- About this exercise:
Return the data below unaltered, but strip out the pictures.

- Information provided:
"""

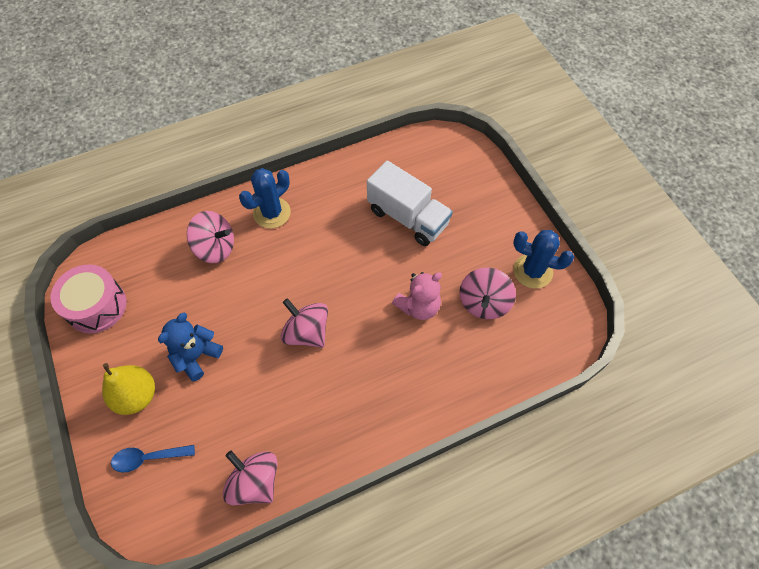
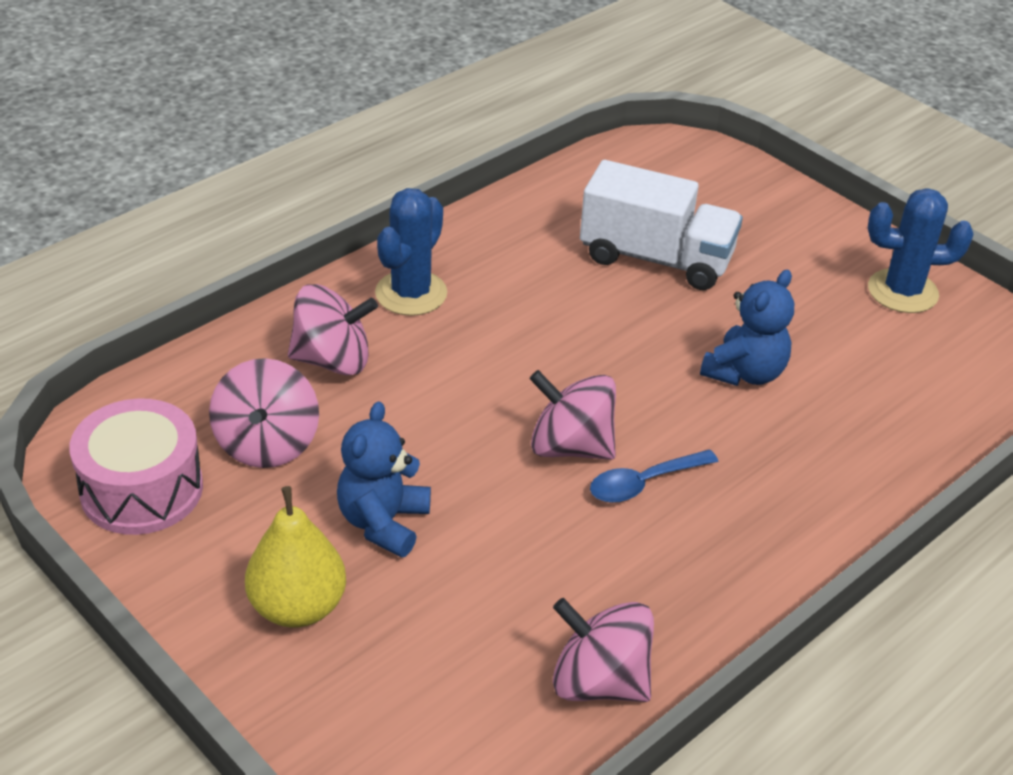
camera: 20 degrees left, 20 degrees down
(148, 458) = (373, 695): blue spoon -> blue spoon (643, 483)
(418, 306) = (745, 373): pink teddy bear -> blue teddy bear
(484, 303) = (849, 347): pink spinning top -> pink spinning top (267, 444)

"""

- Solution for this exercise:
camera: 20 degrees left, 20 degrees down
(148, 458) = (373, 695): blue spoon -> blue spoon (643, 483)
(418, 306) = (745, 373): pink teddy bear -> blue teddy bear
(484, 303) = (849, 347): pink spinning top -> pink spinning top (267, 444)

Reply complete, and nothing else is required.